>> begin Input for this task

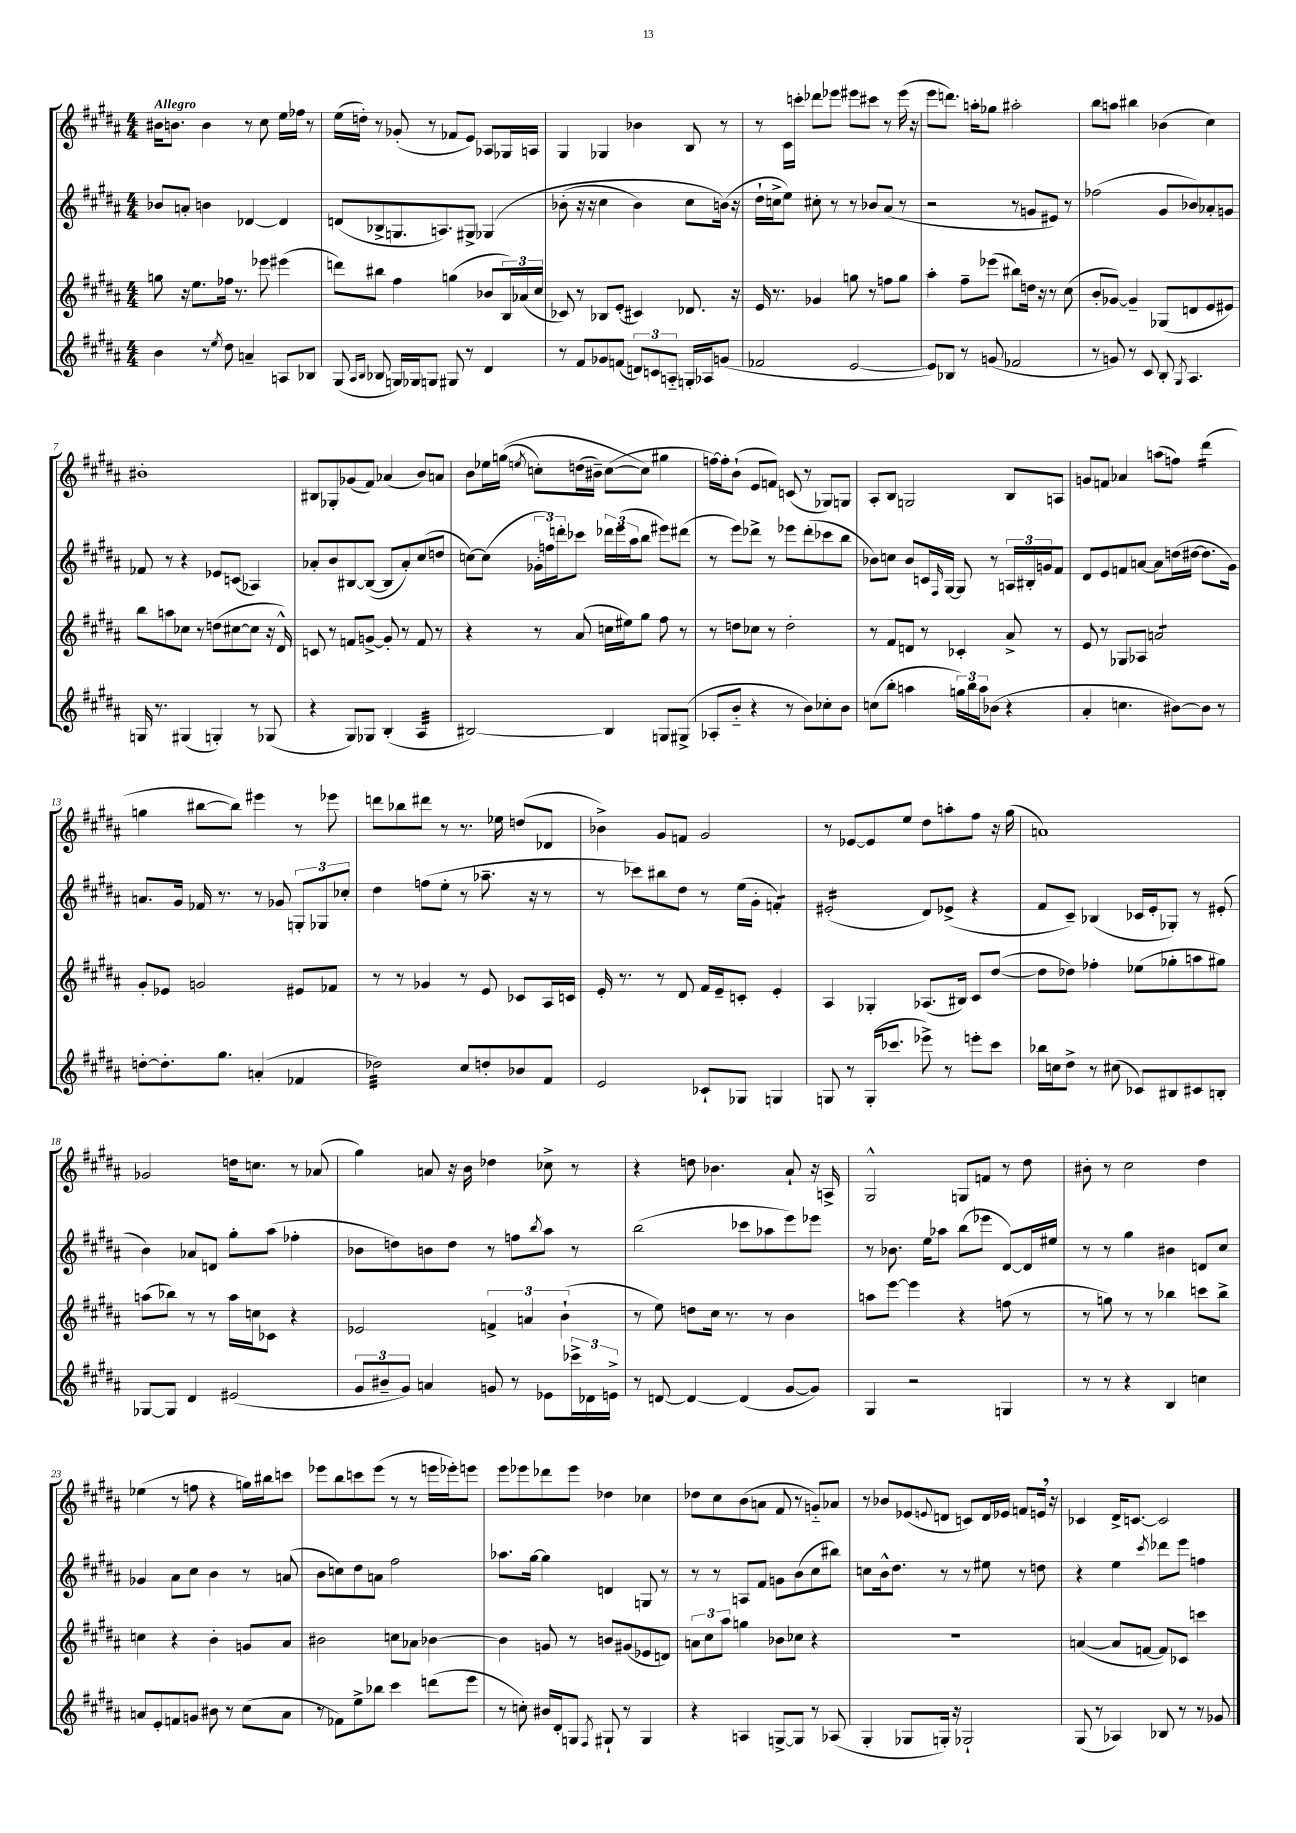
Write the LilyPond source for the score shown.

<<
\new StaffGroup <<
\new Staff = "s0" {
    \clef treble \key b \major \numericTimeSignature \time 4/4 \tempo "Allegro"
    bis'16 b'8. b'4 r8 cis''8 e''16 fes''16 r8 |
    e''16( d''16-.) r8 ges'8-.( r8 fes'8 e'8) aes8 ges16 a16 |
    gis4 ges4 bes'4 b8 r8 |
    r8 cis'16 c'''16-. des'''8 ees'''8 eis'''8 cis'''8 r8 eis'''16( r16 |
    e'''8 d'''8.) a''16-. ges''8 ais''2-. |
    b''8 a''8 bis''4 bes'4( cis''4) |
    bis'1-. |
    bis8 ges8-. ges'8( fis'8) aes'4( b'8) a'8 |
    b'8 ees''16 g''16(\( \acciaccatura { e''8 } c''8-.) d''16( bis'16--) c''8~( c''8\) gis''4 |
    f''16~) f''16-. b'8-!( e'8 f'8) c'8( r8 ges8) g8 |
    ais8-. b8 g2 b8 a8 |
    g'8 f'8 aes'4 a''8( f''8) dis'''4:16( |
    g''4 bis''8~ bis''8) eis'''4 r8 ees'''8 |
    d'''8 bes''8 dis'''8 r8 r8. ees''16 d''8( des'8 |
    bes'4->) gis'8 f'8 gis'2 |
    r8 ees'8~ ees'8 e''8 dis''8 a''8-. fis''8 r16 gis''16( |
    a'1) |
    ges'2 d''16 c''8. r8 aes'8( |
    gis''4) a'8 r16 b'16 des''4 ces''8-> r8 |
    r4 d''8 bes'4. ais'8-! r16 a16-> |
    gis2-^ g8 f'8 r8 dis''8 |
    bis'8-. r8 cis''2 dis''4 |
    ees''4( r8 f''8 r4 g''16) bis''16 c'''8 |
    ees'''8 b''8 c'''8 ees'''8( r8 r8 e'''16 ees'''16-.) e'''8 |
    e'''8 ees'''8 des'''8 ees'''8 des''4 ces''4 |
    des''8 cis''8 b'8( a'8 fis'8 r8 g'8-_) aes'8 |
    r8 bes'8 ees'8( \appoggiatura { e'8 } d'8 c'8) d'16 ees'16 f'8 e'16 \breathe r16 |
    ces'4 dis'16-> c'8.~ c'2 \bar "|." |
}
\new Staff = "s1" {
    \clef treble \key b \major \numericTimeSignature \time 4/4
    bes'8 a'8-. b'4 des'4~ des'4 |
    d'8( bes8-> g8. a8.) gis8-> ges4\( |
    bes'8-.( r16 r16 cis''4 bes'4) cis''8 b'16(\) r16 |
    dis''16-! c''16-> e''8) cis''8-. r8 r8 bes'8 ais'8( r8 |
    r2 r8 g'8 eis'8) r8 |
    fes''2( gis'8 bes'8) aes'8-. g'8 |
    fes'8 r8 r4 ees'8 c'8( aes4) |
    aes'8-. b'8 bis8~ bis8~( bis8 aes'8-.) cis''8( d''8 |
    c''8~) c''8( \tuplet 3/2 { ges'16-. f''16) d'''16-. } ces'''8 \tuplet 3/2 { des'''16 e'''16( ais''16 } b''8 eis'''8) dis'''8( |
    r8 e'''8) des'''8-> r8 ees'''8 des'''8-.( ces'''8 b''8 |
    bes'8) c''8 bes'8 c'16 \grace { fis16 } gis16~ gis8 r8 \tuplet 3/2 { a16 bis16-. g'16 } fis'8 |
    dis'8 e'8 f'8 a'8~ a'8 d''16( dis''16~ dis''8. gis'16) |
    a'8. gis'16 fes'16 r8. r8 ges'8 \tuplet 3/2 { g8-. ges8 ces''8-. } |
    dis''4 f''8( e''8-. r8 aes''8.-- r16 r8 |
    r8 ces'''8) bis''8 dis''8 r8 e''16( gis'16-. f'4:8-.) |
    eis'2:16-.( dis'8) ees'8->( r4 |
    fis'8 cis'8--) bes4( ces'16 e'16-. ges8-.) r8 eis'8-.( |
    b'4) aes'8 d'8 gis''8-. ais''8( fes''4-. |
    bes'8 d''8) b'8 d''8 r8 f''8 \acciaccatura { b''8 } ais''8 r8 |
    b''2( ces'''8 aes''8 e'''8) ees'''8 |
    r8 bes'8. e''16 aes''8 b''8( ees'''8 dis'8~) dis'16 eis''16 |
    r8 r8 gis''4 bis'4 d'8 cis''8 |
    ges'4 ais'8 cis''8 b'4 r8 a'8( |
    b'8 c''8) dis''8 a'8 fis''2 |
    aes''8. gis''16~ gis''4 d'4 g8 r8 |
    r8 r8 a8 fis'8 g'8 b'8( cis''8 bis''8) |
    c''8 b'16-^ dis''8. r8 r8 eis''8 r8 d''8 |
    r4 e''4 \acciaccatura { cis'''8 } des'''8 e'''8 f''4 \bar "|." |
}
\new Staff = "s2" {
    \clef treble \key b \major \numericTimeSignature \time 4/4
    g''8 r16 e''8. fes''16 r8. ees'''8 eis'''4( |
    d'''8) bis''8 fis''4 g''4( bes'8 \tuplet 3/2 { b16) aes'16( cis''16 } |
    ces'8) r8 bes8 e'8-.( cis'4) des'8. r16 |
    e'16 r8. ges'4 g''8 r8 f''8 g''8 |
    ais''4-. fis''8-- ees'''8( bis''8) d''16 r16 r8 cis''8( |
    b'8-. ges'8~) ges'4-- ges8( d'8 e'8 eis'8) |
    b''8 a''8 ces''8 r8 d''8( cis''8~ cis''8 r16 dis'16-^) |
    c'8 r8 f'8 g'8~-> g'8-. r8 f'8 r8 |
    r4 r8 ais'8( c''16 eis''16) gis''8 fis''8 r8 |
    r8 d''8 ces''8 r8 d''2-. |
    r8 fis'8 d'8 r8 ces'4-. ais'8-> r8 |
    e'8 r8 ges8 aes8 a'2:8 |
    gis'8-. ees'8 g'2 eis'8 fes'8 |
    r8 r8 ges'4 r8 e'8 ces'8 ais16 c'16 |
    e'16-. r8. r8 dis'8 fis'16 e'16-- c'8-. e'4-. |
    ais4 ges4-. aes8.( bis16) cis'8 dis''8~( |
    dis''8 des''8) fes''4-. ees''8( ges''8-. a''8 gis''8) |
    a''8( bes''8) r8 r8 a''16 c''16 ces'8 r4 |
    ees'2 \tuplet 3/2 { f'4-> a'4 b'4-!( } |
    r8 e''8) d''8 cis''16 r8. r8 b'4 |
    a''8 e'''8~ e'''4 r4 f''8( r8 |
    r8 g''8) r8 r8 bes''4 c'''8 bes''8-> |
    c''4 r4 b'4-. g'8 ais'8 |
    bis'2 c''8 aes'8 bes'4~ |
    bes'4 g'8 r8 b'8 gis'8( ees'8 d'8) |
    \tuplet 3/2 { a'8 cis''8 ais''8 } g''4 bes'8 ces''8 r4 |
    R1 |
    a'4~( a'8 f'8~ f'8) ces'8 c'''4 \bar "|." |
}
\new Staff = "s3" {
    \clef treble \key b \major \numericTimeSignature \time 4/4
    b'4 r8 \acciaccatura { e''8 } dis''8 a'4-- a8 bes8 |
    gis8( \grace { ais16 b16 } bes8 g16) ges16 g8 gis8 r8 dis'4 |
    r8 fis'8 ges'8 f'8( \tuplet 3/2 { d'8) c'8 a8-_ } g16-. aes16 g'8( |
    fes'2 e'2~ |
    e'8) bes8 r8 g'8( fes'2 |
    r8 g'8) r8 cis'8 b8-. \acciaccatura { gis8 } ais4. |
    g16 r8. gis4( g4-.) r8 ges8( |
    r4 gis8) ges8 b4-.( ais4:32 |
    bis2~) bis4 g8 gis8->( |
    aes8-. b'8-_ r4 r8 b'8) ces''8-. b'8 |
    c''8( b''8-. a''4 \tuplet 3/2 { g''16) b''16 a''16 } bes'8( r4 |
    ais'4-. c''4. bis'8~) bis'8 r8 |
    d''8~-. d''8.-. gis''8. a'4-.( fes'4 |
    des''2:32) cis''8 d''8-. bes'8 fis'8 |
    e'2 ces'8-! ges8 g4 |
    g8 r8 g16-.( ces'''8. ees'''8->) r8 e'''8-. ces'''8 |
    bes''16 c''16 dis''8-> r8 cis''8( ces'8) bis8 cis'8 b8-. |
    ges8~ ges8 dis'4 eis'2( |
    \tuplet 3/2 { gis'8 bis'8-- gis'8) } a'4 g'8 r8 ees'8 \tuplet 3/2 { ces'''16-> des'16 e'16-> } |
    r8 d'8~ d'4~ d'4( gis'8~ gis'8) |
    gis4 r2 g4 |
    r8 r8 r4 b4 c''4 |
    a'8 e'8-. f'8 g'8 bis'8 r8 cis''8( a'8 |
    r8 fes'8) e''8-> bes''8 cis'''4 d'''8( e'''8 |
    r8 c''8-.) bis'16 dis'16-. g8 \acciaccatura { fis8 } gis8-! r8 gis4 |
    r4 a4 g8~-> g8 r8 aes8( |
    gis4-. ges8 g16-.) r16 ges2-! |
    gis8( r8 aes4) bes8 r8 r8 ges'8 \bar "|." |
}
>>
>>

>> end Input for this task

### Request
Show every line of the entries that contains the string "acciaccatura", matching case exactly.

### Reply
    b'8 ees''16 g''16(\( \acciaccatura { e''8 } c''8-.) d''16( bis'16--) c''8~( c''8\) gis''4 |
    bes'8 d''8) b'8 d''8 r8 f''8 \acciaccatura { b''8 } ais''8 r8 |
    r4 e''4 \acciaccatura { cis'''8 } des'''8 e'''8 f''4 \bar "|." |
    b'4 r8 \acciaccatura { e''8 } dis''8 a'4-- a8 bes8 |
    r8 g'8) r8 cis'8 b8-. \acciaccatura { gis8 } ais4. |
    r8 c''8-.) bis'16 dis'16-. g8 \acciaccatura { fis8 } gis8-! r8 gis4 |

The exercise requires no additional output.